What you will do
Report every line of the data where the string "degrees" appears.
○ ○ ○ ○ ○ ○ ○
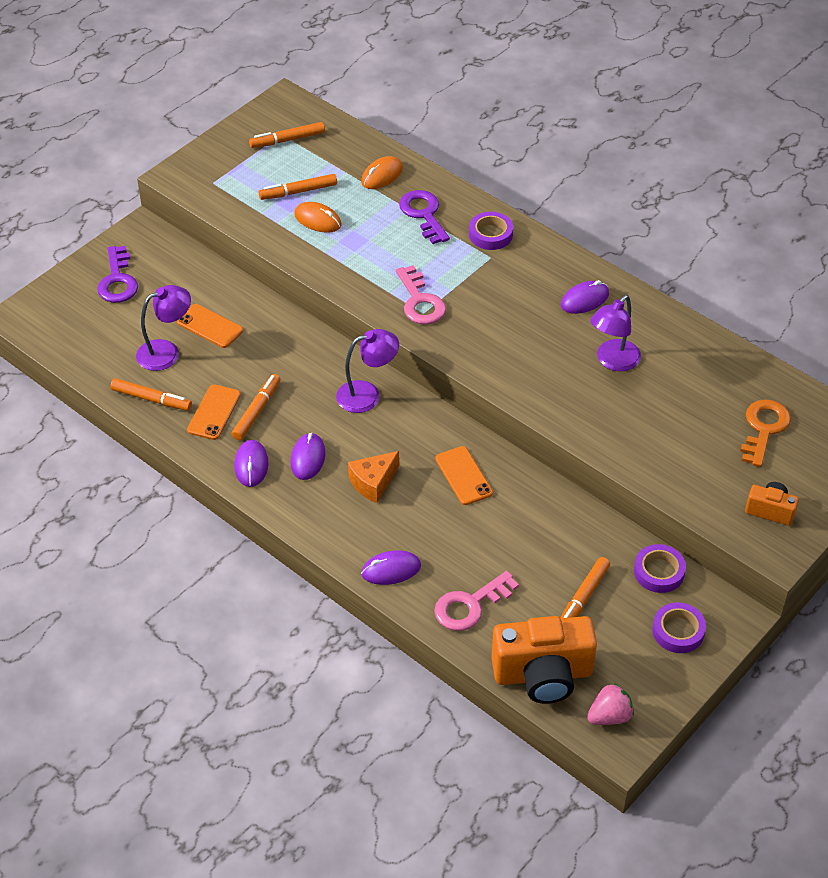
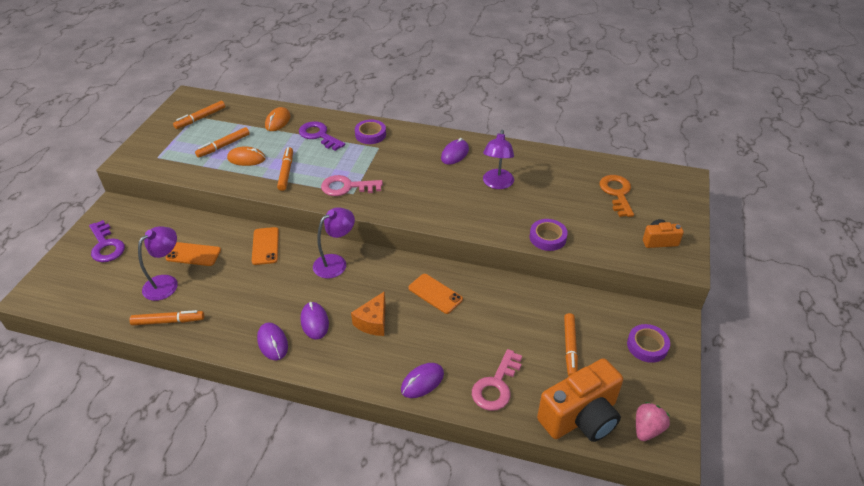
camera: 25 degrees left, 5 degrees down
(214, 412) = (224, 314): orange phone -> orange phone (265, 246)
(257, 411) = (258, 301): orange marker -> orange marker (286, 172)
(420, 301) = (346, 187): pink key -> pink key turned 135 degrees clockwise
(659, 572) = (606, 310): purple tape -> purple tape (547, 237)

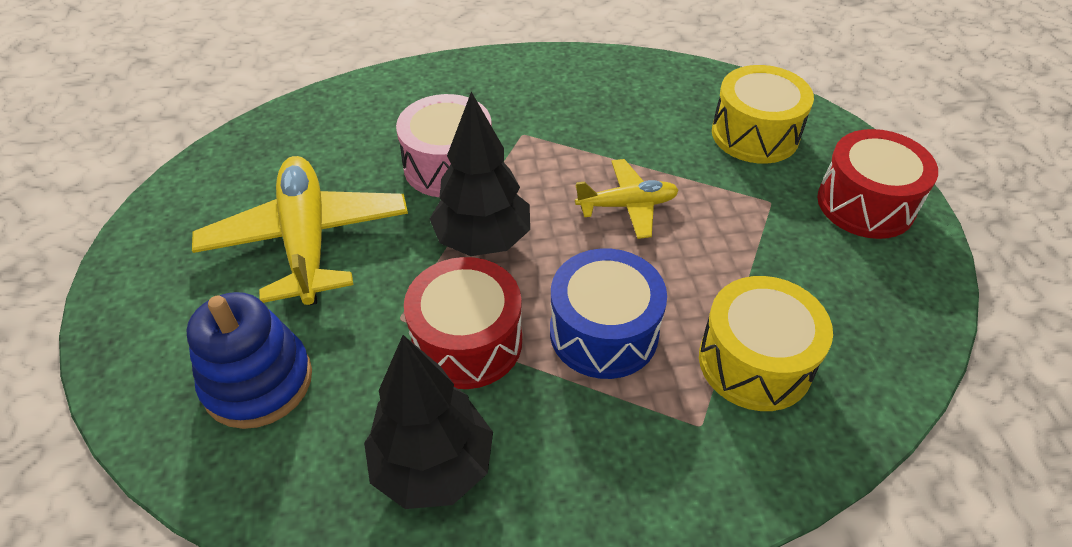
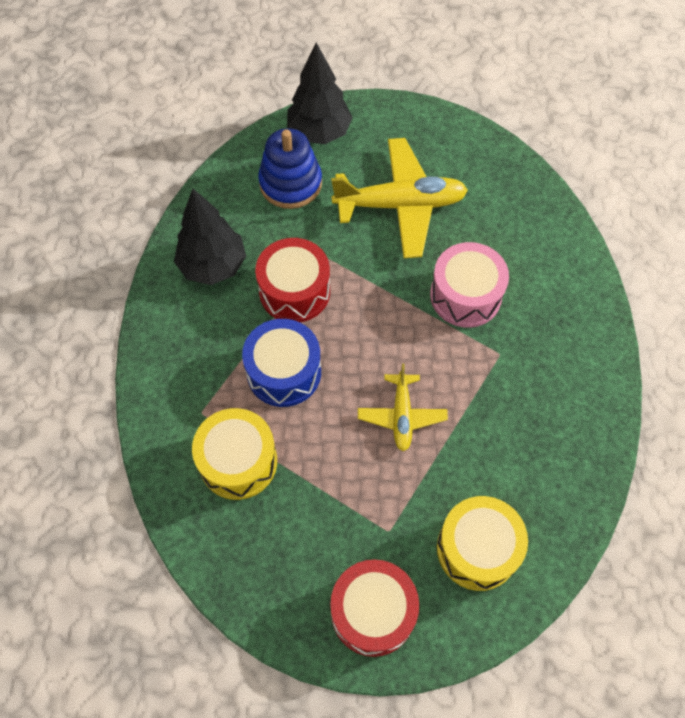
camera: 100 degrees right, 15 degrees up
(482, 241) = (381, 310): black tree -> black tree (319, 132)

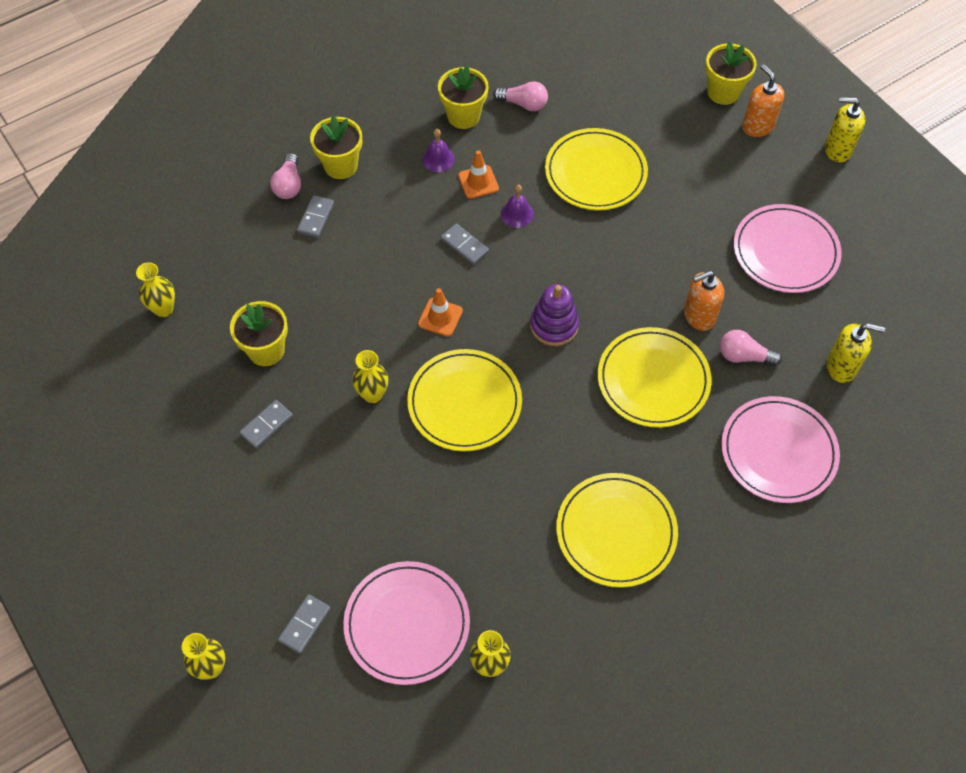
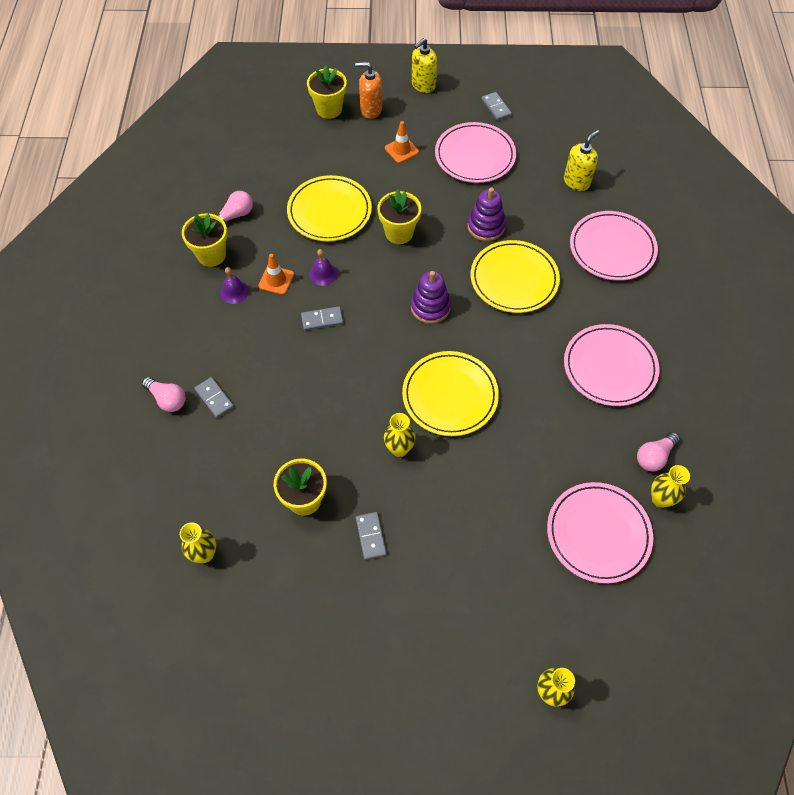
camera: 55 degrees left, 0 degrees up
(304, 624) = (556, 603): grey domino -> grey domino (496, 108)
(341, 166) = (182, 355): yellow flower pot -> yellow flower pot (399, 233)
(440, 317) = (369, 369): orange traffic cone -> orange traffic cone (401, 150)
(616, 532) = (610, 367): yellow plate -> pink plate
(699, 316) = (486, 227): orange soap dispenser -> purple stacking toy
(743, 356) = (532, 223): pink light bulb -> pink light bulb (654, 457)

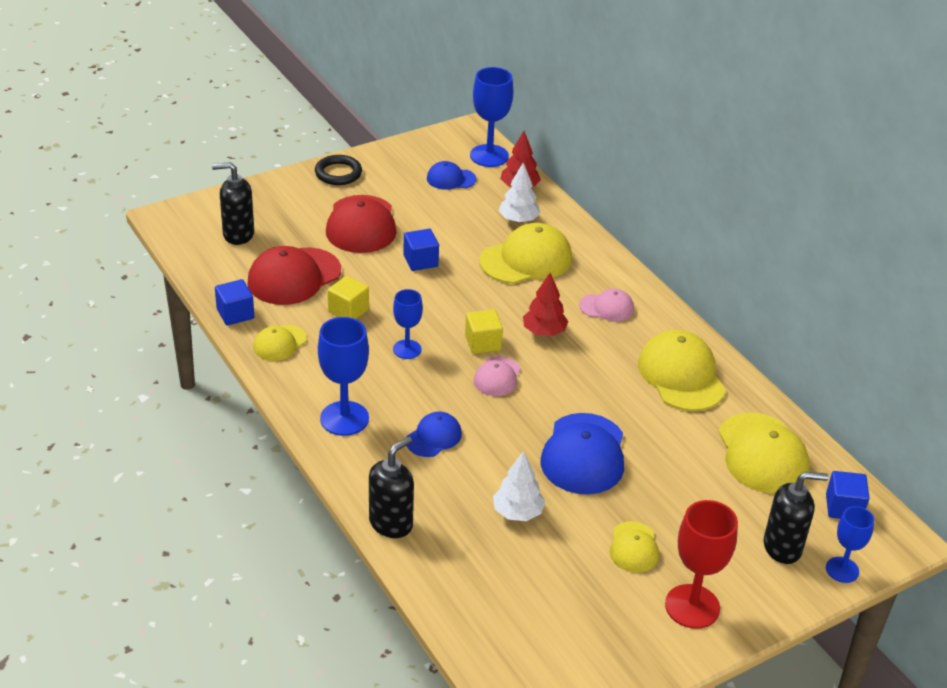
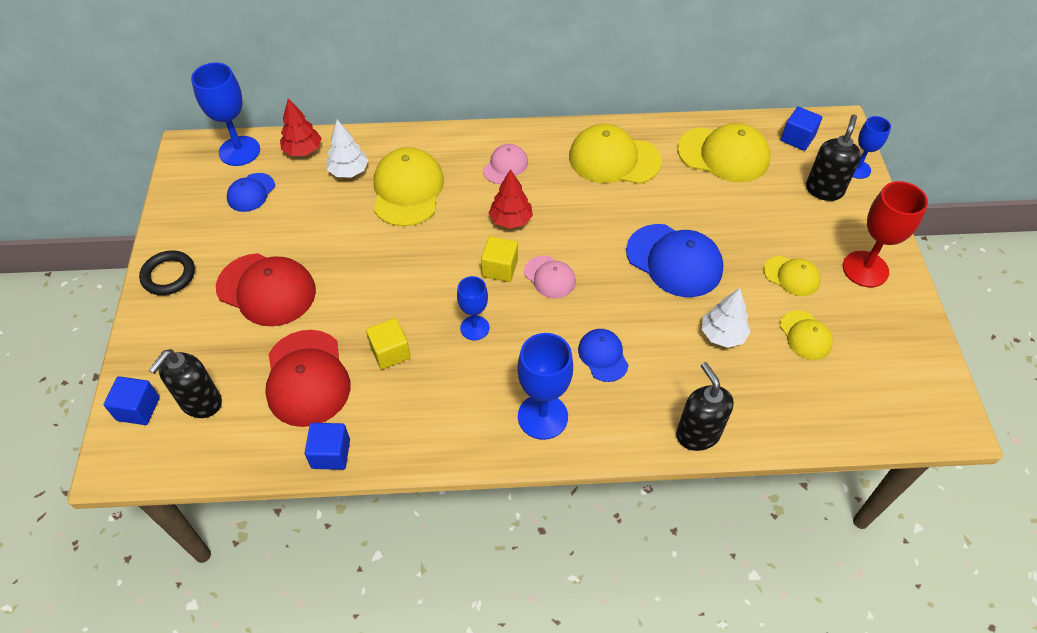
camera: 60 degrees left, 15 degrees up
(279, 343) = (402, 430): yellow cap -> yellow cap (805, 335)
(420, 261) = (355, 266): blue cube -> blue cube (138, 409)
○ ○ ○ ○ ○ ○ ○
Answer section
camera: 25 degrees left, 5 degrees down
(420, 301) = (346, 187): pink key -> pink key turned 135 degrees clockwise
camera: 100 degrees right, 15 degrees up
camera: 55 degrees left, 0 degrees up
camera: 60 degrees left, 15 degrees up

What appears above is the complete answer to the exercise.